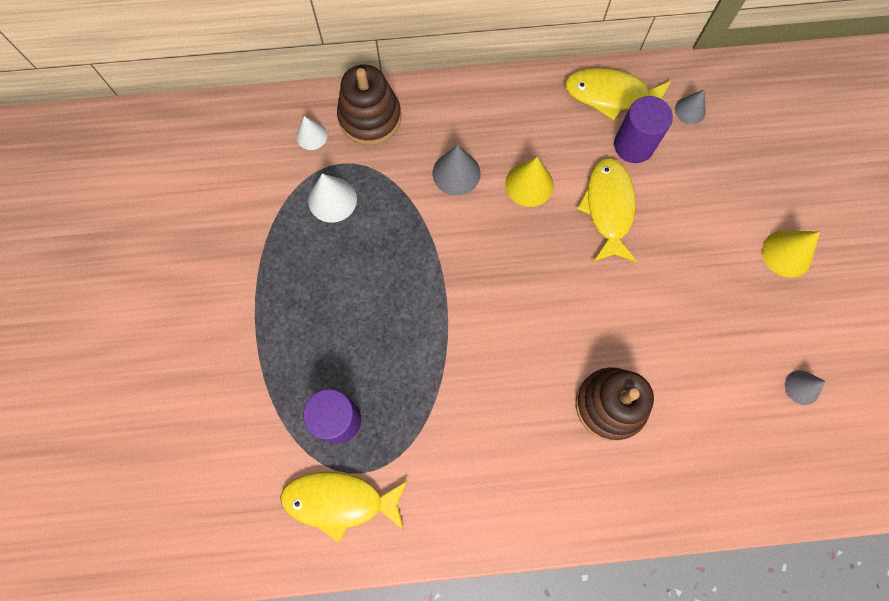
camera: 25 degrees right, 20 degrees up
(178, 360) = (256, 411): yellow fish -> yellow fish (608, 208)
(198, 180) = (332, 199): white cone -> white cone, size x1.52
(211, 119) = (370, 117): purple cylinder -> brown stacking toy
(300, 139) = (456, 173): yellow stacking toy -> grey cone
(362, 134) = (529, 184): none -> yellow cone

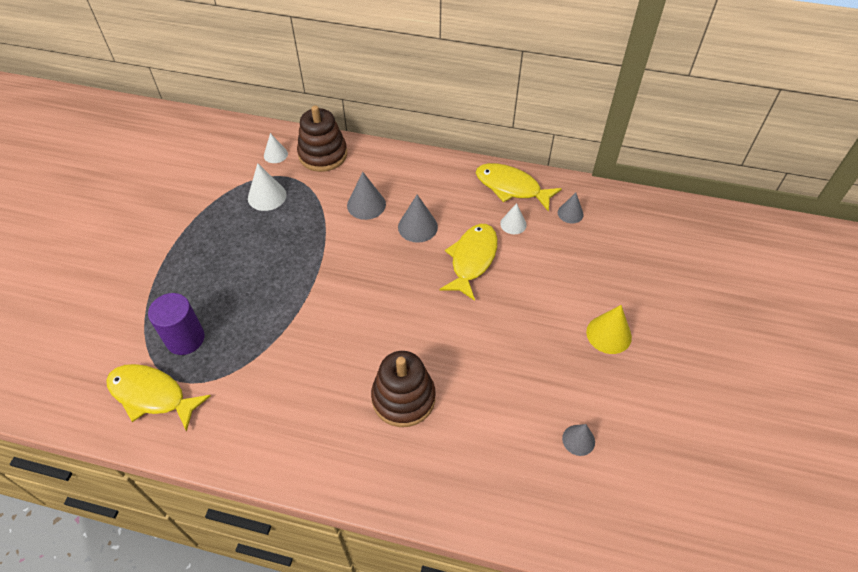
camera: 20 degrees right, 20 degrees down
(529, 184) = (417, 227): yellow cone -> grey cone
(633, 145) = (513, 224): purple cylinder -> white cone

## YOUR OBJECTIVE:
The answer should be a single number: the count of lines in the data that include the string "cone".

## YOUR SOLUTION:
5